WHAT YOU SHOULD DO: Using the records that appear below, write out exactly the lines from the one with "R17: 620 (COM, MID2) -> 620 (COM, U4/in+)" through the one with "R18: 150k (COM, U4/in+) -> 150k (COM, MID2)", keeping both end lines.

RECORDS SUPPLIED:

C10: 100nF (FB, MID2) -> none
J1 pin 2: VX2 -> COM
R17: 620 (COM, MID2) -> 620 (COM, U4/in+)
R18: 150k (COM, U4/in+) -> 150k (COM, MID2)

==

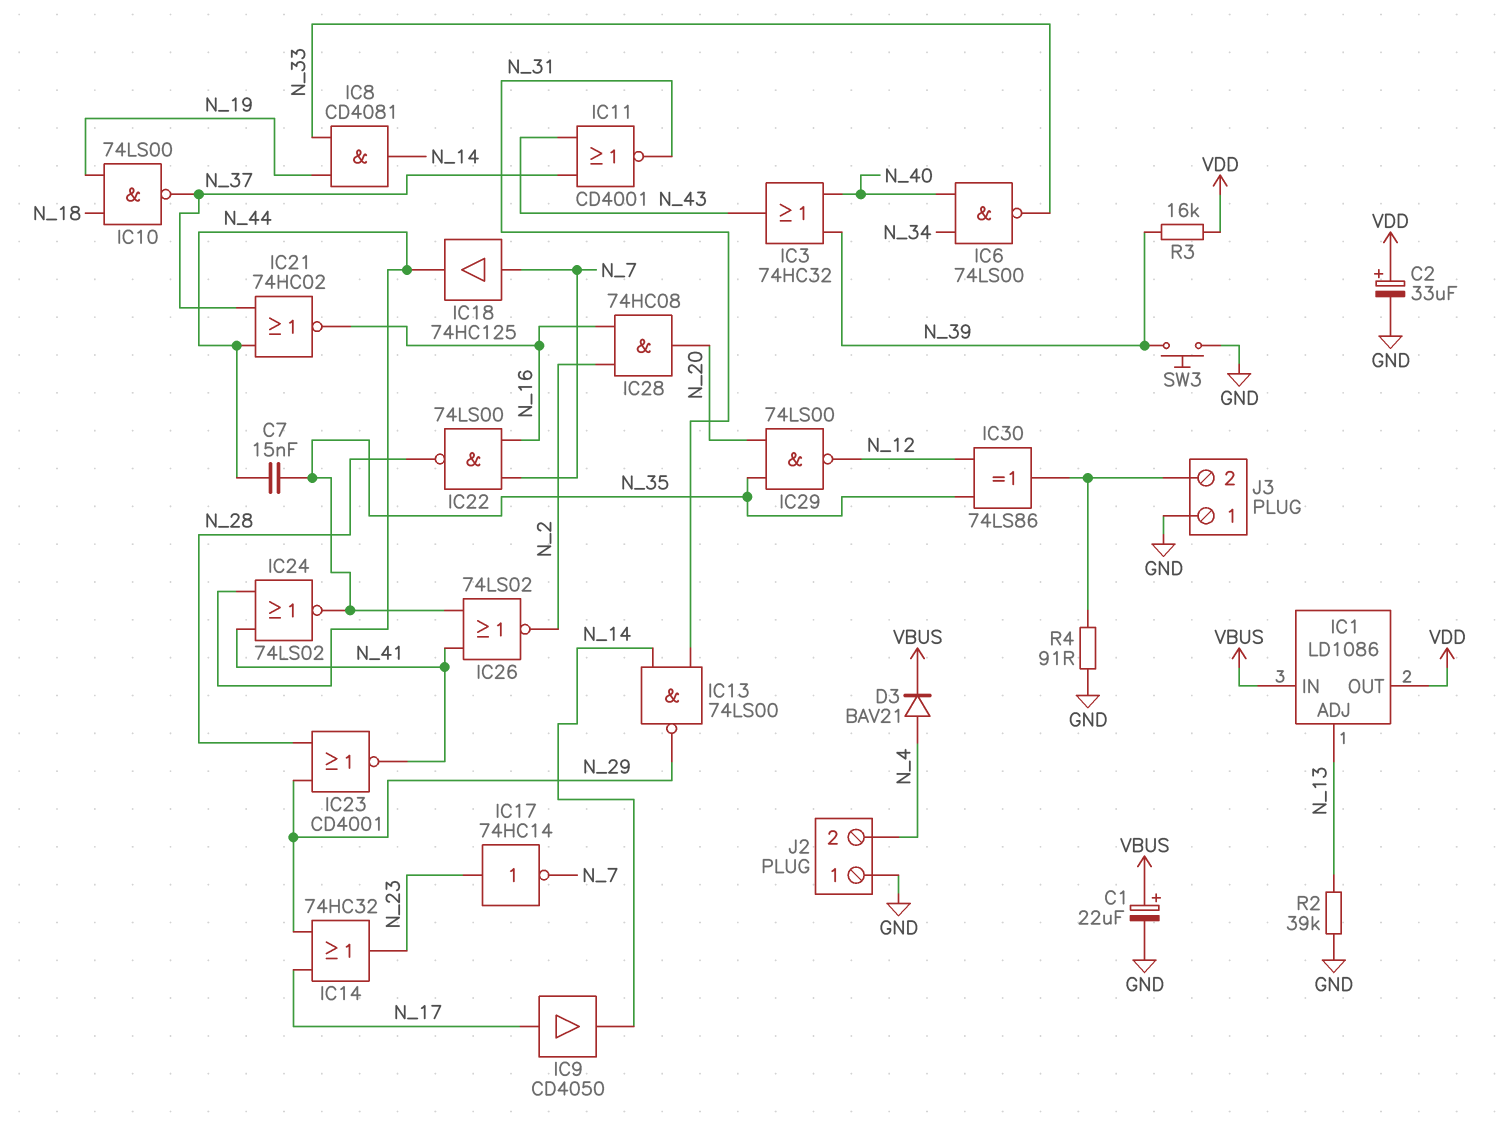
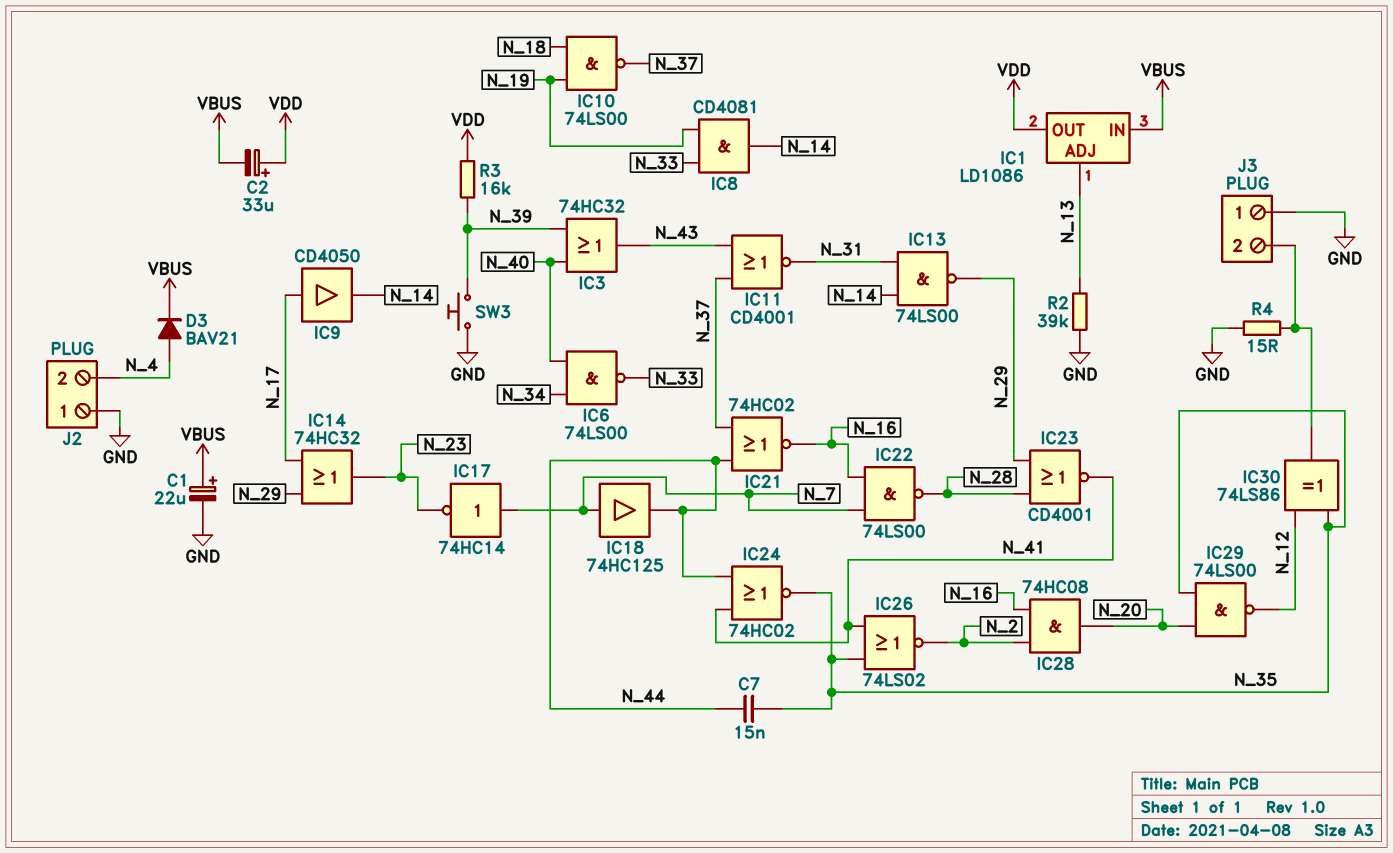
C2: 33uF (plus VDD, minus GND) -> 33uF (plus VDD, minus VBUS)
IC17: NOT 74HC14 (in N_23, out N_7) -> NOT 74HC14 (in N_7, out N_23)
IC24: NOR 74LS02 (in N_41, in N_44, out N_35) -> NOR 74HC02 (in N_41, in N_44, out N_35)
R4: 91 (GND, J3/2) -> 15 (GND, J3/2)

SOLVED PROBLEM:
R17: 620 (COM, MID2) -> 620 (COM, U4/in+)
R18: 150k (COM, U4/in+) -> 150k (COM, MID2)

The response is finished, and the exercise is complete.